Repeat exactly the lines of the records below, starting at the line containing "pink watering can: [248,129,348,250]" and ending at the line containing "pink strawberry: [192,538,242,592]". Leave the pictures out.

☆ ☆ ☆

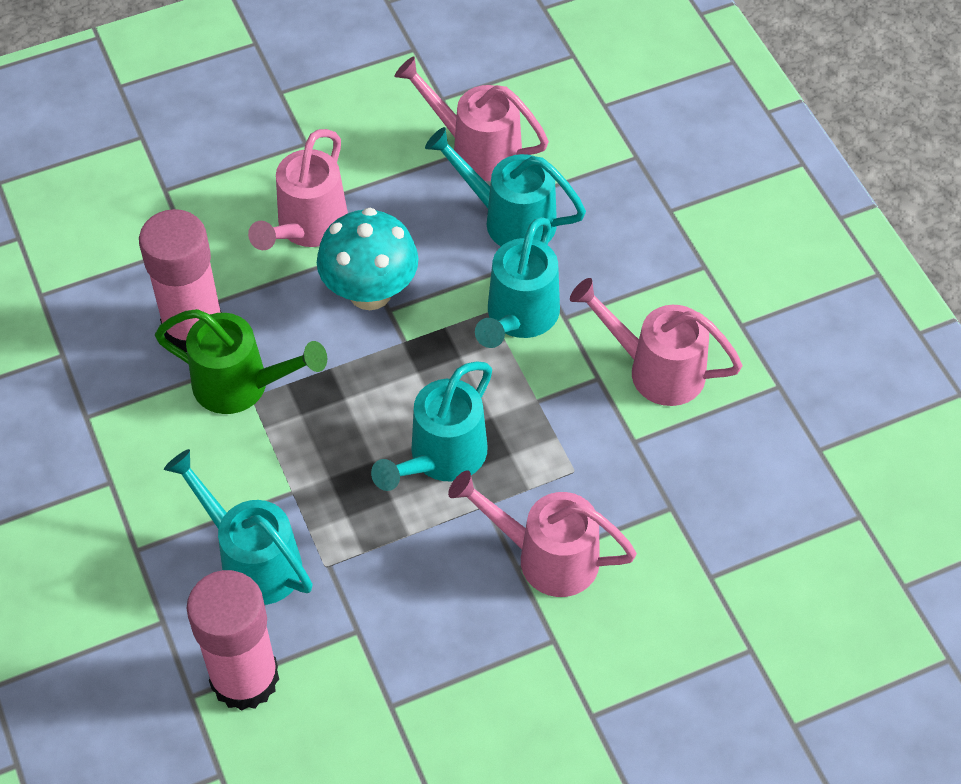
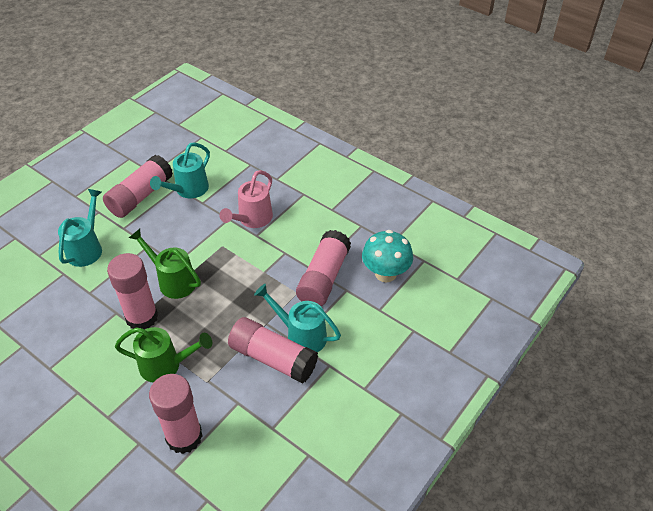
green watering can: [155,309,327,414] = 1 -> [115,327,212,383] [129,229,201,299] = 2
pink glue stick: [139,209,222,352] [186,570,279,711] = 2 -> [103,155,173,218] [107,253,158,329] [149,374,203,454] [228,317,318,384] [296,230,351,306] = 5
pink watering can: [248,129,348,250] [394,56,549,181] [448,470,637,597] [570,278,743,406] = 4 -> [219,170,273,228] = 1
turquoise watering can: [164,449,313,605] [371,361,492,491] [425,127,586,246] [475,217,560,348] = 4 -> [58,189,102,267] [150,142,210,198] [254,284,341,352] = 3

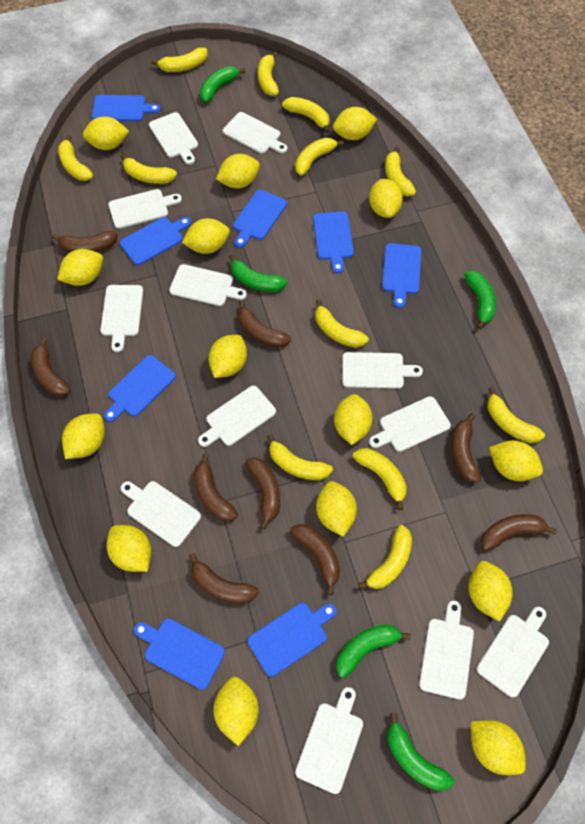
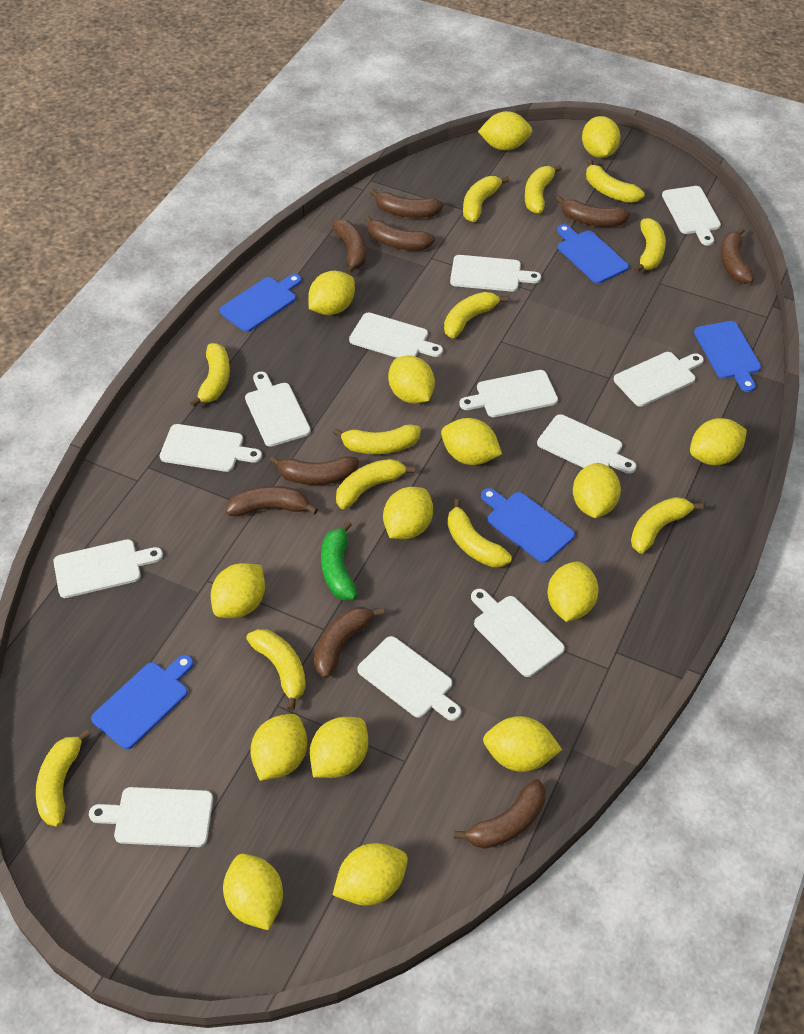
blue cutting board: [92,95,161,121] [104,355,176,422] [120,217,191,265] [134,618,225,690] [233,189,287,248] [247,603,336,677] [313,211,354,273] [382,243,421,308] = 8 -> [91,655,194,749] [219,274,302,332] [481,488,575,563] [557,224,629,284] [694,321,761,392] = 5
green banana: [200,66,246,102] [229,254,287,292] [336,624,411,678] [388,713,454,791] [464,271,496,329] = 5 -> [321,521,357,600] = 1

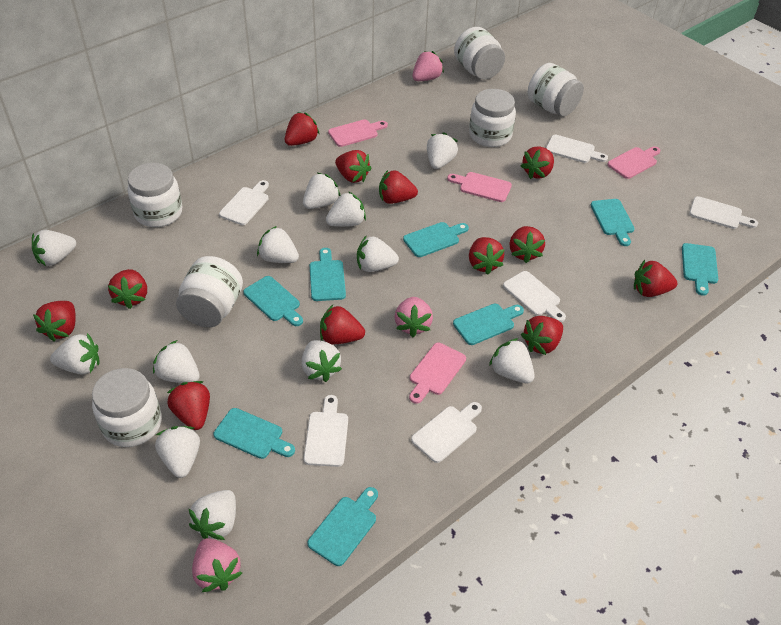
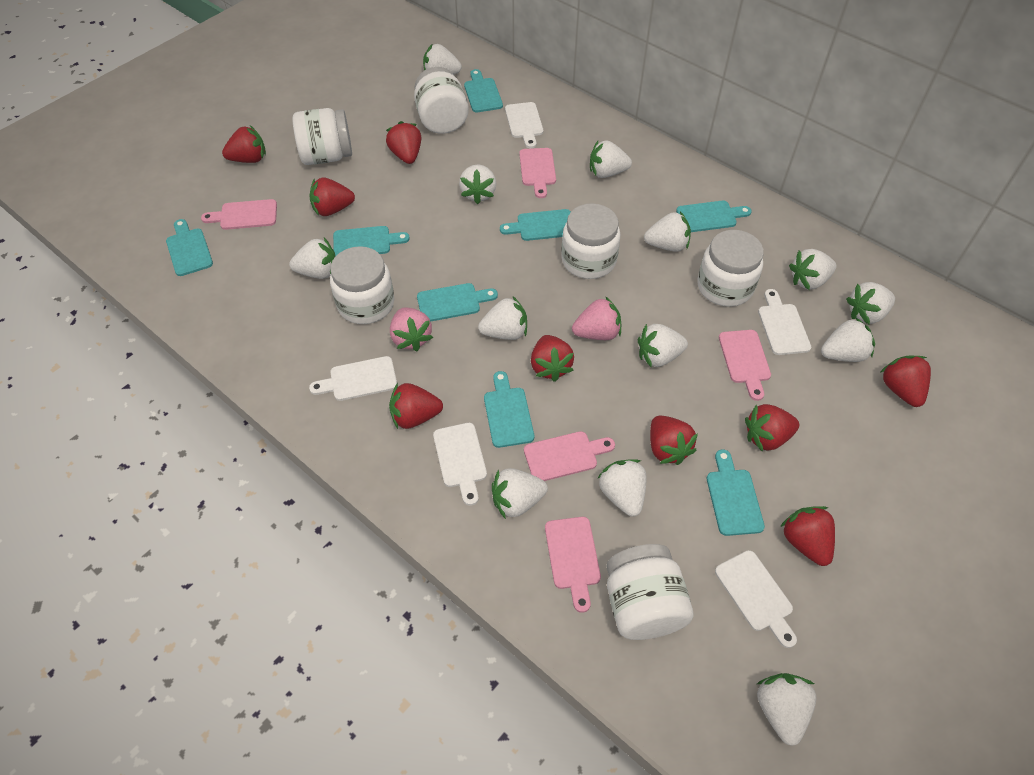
pink cutting board: [328,119,388,147] [409,343,466,404] [447,172,512,202] [607,146,660,179] = 4 -> [201,199,277,230] [519,148,556,198] [524,431,615,481] [545,517,601,613] [719,330,771,401] = 5
pink strawberry: [192,538,242,592] [394,297,433,337] [412,51,444,81] = 3 -> [390,307,433,351] [572,296,621,340] = 2
red strawberry: [33,301,76,341] [108,269,147,309] [167,381,210,430] [285,112,320,146] [320,305,365,344] [335,150,371,183] [379,170,418,204] [469,237,505,275] [510,226,545,263] [521,146,554,179] [521,316,563,355] [634,260,677,297] = 12 -> [222,126,266,163] [309,178,355,216] [386,121,421,164] [389,383,443,429] [531,335,574,382] [650,416,698,465] [745,404,799,452] [780,506,835,566] [881,355,931,407] = 9
white cutting board: [219,180,269,225] [304,395,348,467] [411,402,482,463] [503,271,566,322] [546,135,608,163] [689,196,758,229] = 6 -> [309,356,397,401] [433,423,487,506] [505,102,543,148] [715,550,797,648] [758,289,811,355] = 5
white strawberry: [32,230,76,266] [50,333,99,375] [153,340,200,383] [155,426,200,478] [189,490,236,540] [257,226,299,263] [302,340,342,382] [303,173,340,209] [326,191,366,227] [357,235,399,272] [427,132,458,169] [489,338,535,383] = 12 -> [289,238,335,279] [423,44,462,74] [459,164,496,204] [478,297,527,340] [492,468,548,519] [590,140,632,178] [597,460,647,517] [638,324,688,368] [644,212,691,252] [757,673,817,746] [789,249,836,290] [821,318,875,362] [846,282,895,324] = 13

☆ ☆ ☆

Answer for this exercise:
pink watering can: [248,129,348,250] [394,56,549,181] [448,470,637,597] [570,278,743,406] = 4 -> [219,170,273,228] = 1
turquoise watering can: [164,449,313,605] [371,361,492,491] [425,127,586,246] [475,217,560,348] = 4 -> [58,189,102,267] [150,142,210,198] [254,284,341,352] = 3

blue cutting board: [92,95,161,121] [104,355,176,422] [120,217,191,265] [134,618,225,690] [233,189,287,248] [247,603,336,677] [313,211,354,273] [382,243,421,308] = 8 -> [91,655,194,749] [219,274,302,332] [481,488,575,563] [557,224,629,284] [694,321,761,392] = 5
green banana: [200,66,246,102] [229,254,287,292] [336,624,411,678] [388,713,454,791] [464,271,496,329] = 5 -> [321,521,357,600] = 1

pink cutting board: [328,119,388,147] [409,343,466,404] [447,172,512,202] [607,146,660,179] = 4 -> [201,199,277,230] [519,148,556,198] [524,431,615,481] [545,517,601,613] [719,330,771,401] = 5
pink strawberry: [192,538,242,592] [394,297,433,337] [412,51,444,81] = 3 -> [390,307,433,351] [572,296,621,340] = 2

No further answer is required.